> **What the task requires**
Copy the data from the line that contains "What do you see at coordinates (700, 126)" through the line that contains "center [700, 126].", substituting "glossary" for "bibliography" and leaving everything else unchanged. Leave the pictures out of your copy.

> **Record list**
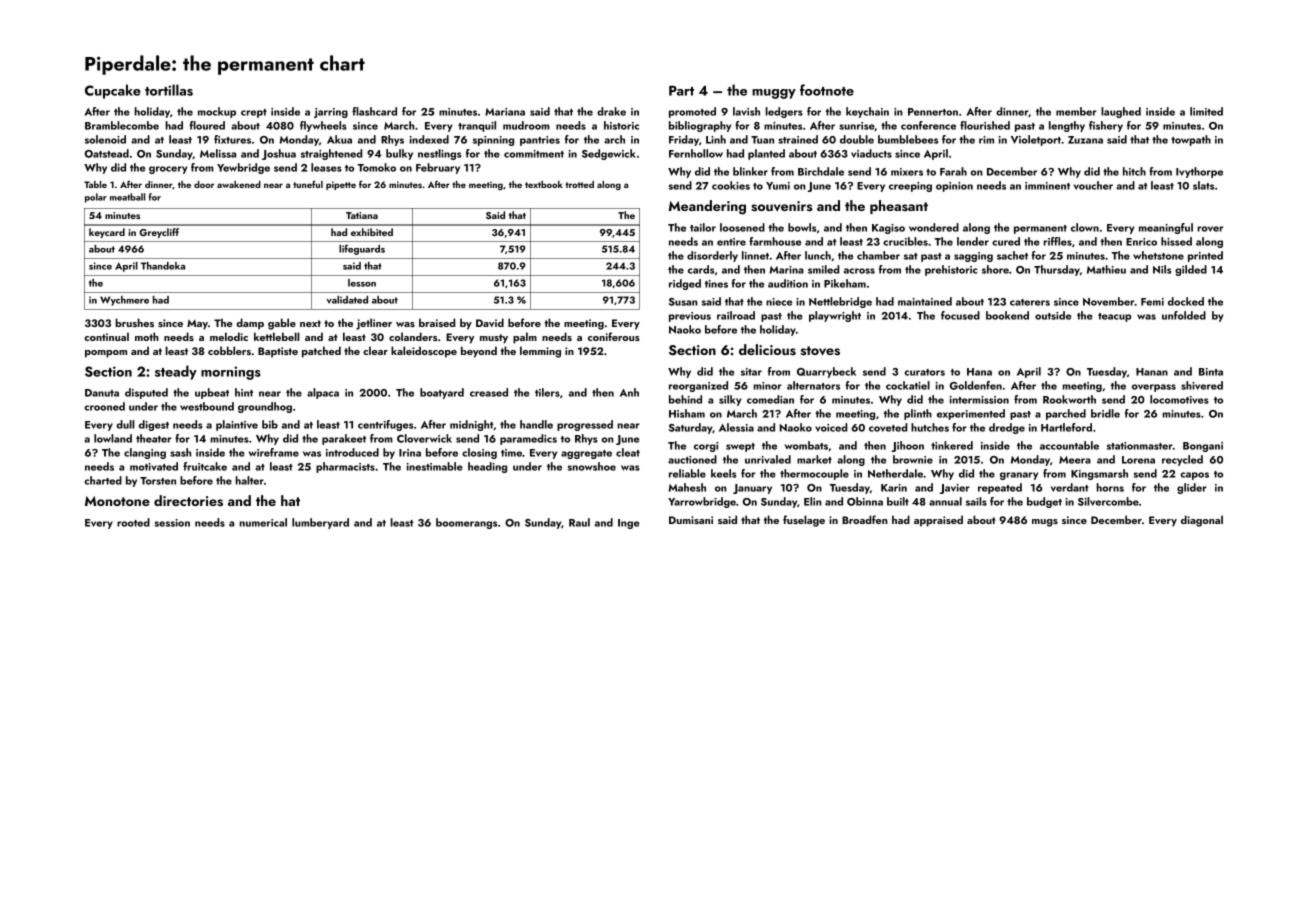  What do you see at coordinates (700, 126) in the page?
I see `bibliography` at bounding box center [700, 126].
==
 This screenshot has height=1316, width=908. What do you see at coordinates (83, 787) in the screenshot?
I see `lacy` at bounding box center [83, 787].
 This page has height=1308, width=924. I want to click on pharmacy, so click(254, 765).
...
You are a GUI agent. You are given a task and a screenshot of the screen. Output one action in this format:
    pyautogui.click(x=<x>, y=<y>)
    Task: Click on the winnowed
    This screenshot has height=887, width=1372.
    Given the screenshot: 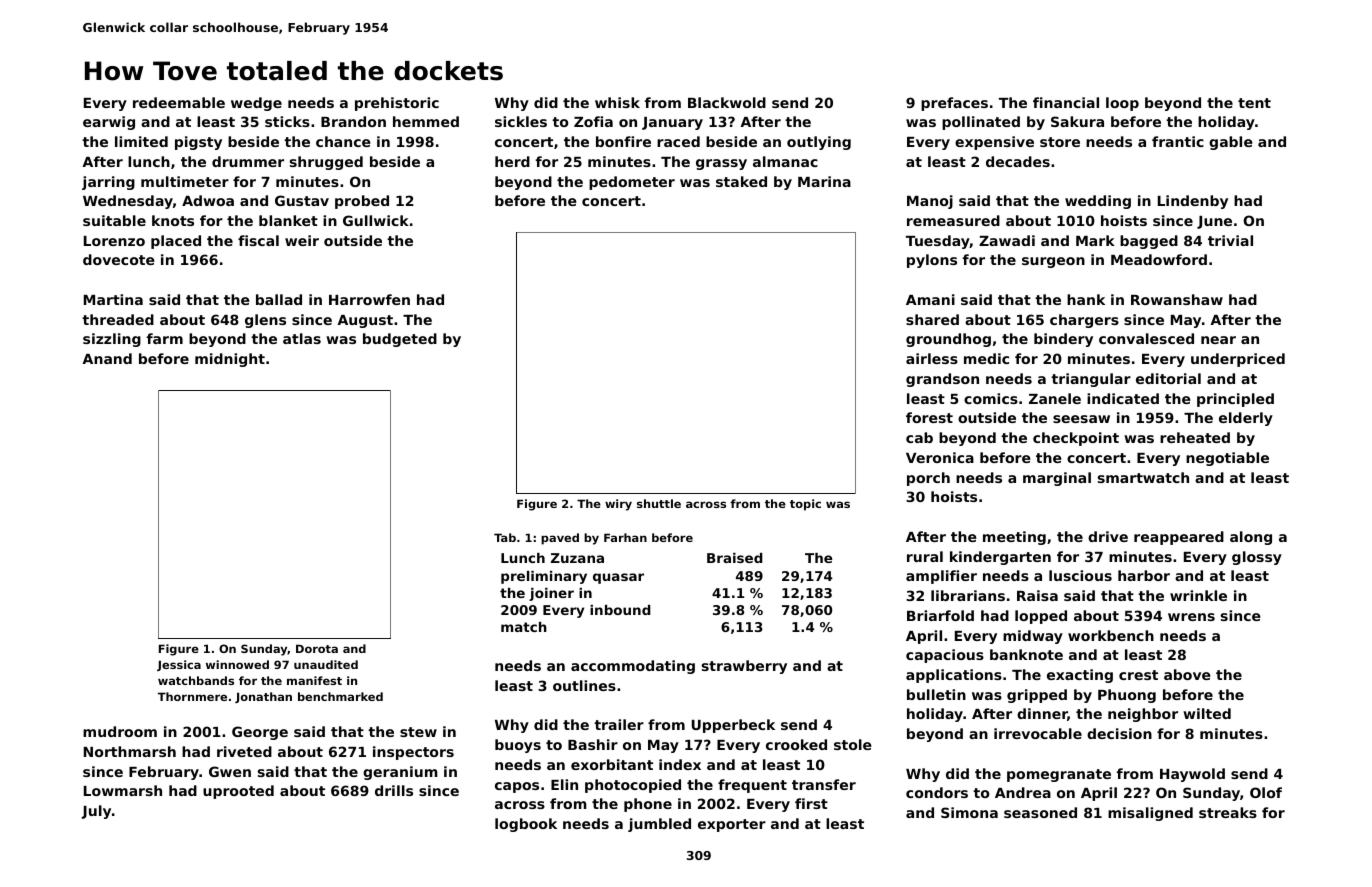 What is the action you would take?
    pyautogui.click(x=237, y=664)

> **The answer**
  What do you see at coordinates (700, 126) in the page?
I see `glossary` at bounding box center [700, 126].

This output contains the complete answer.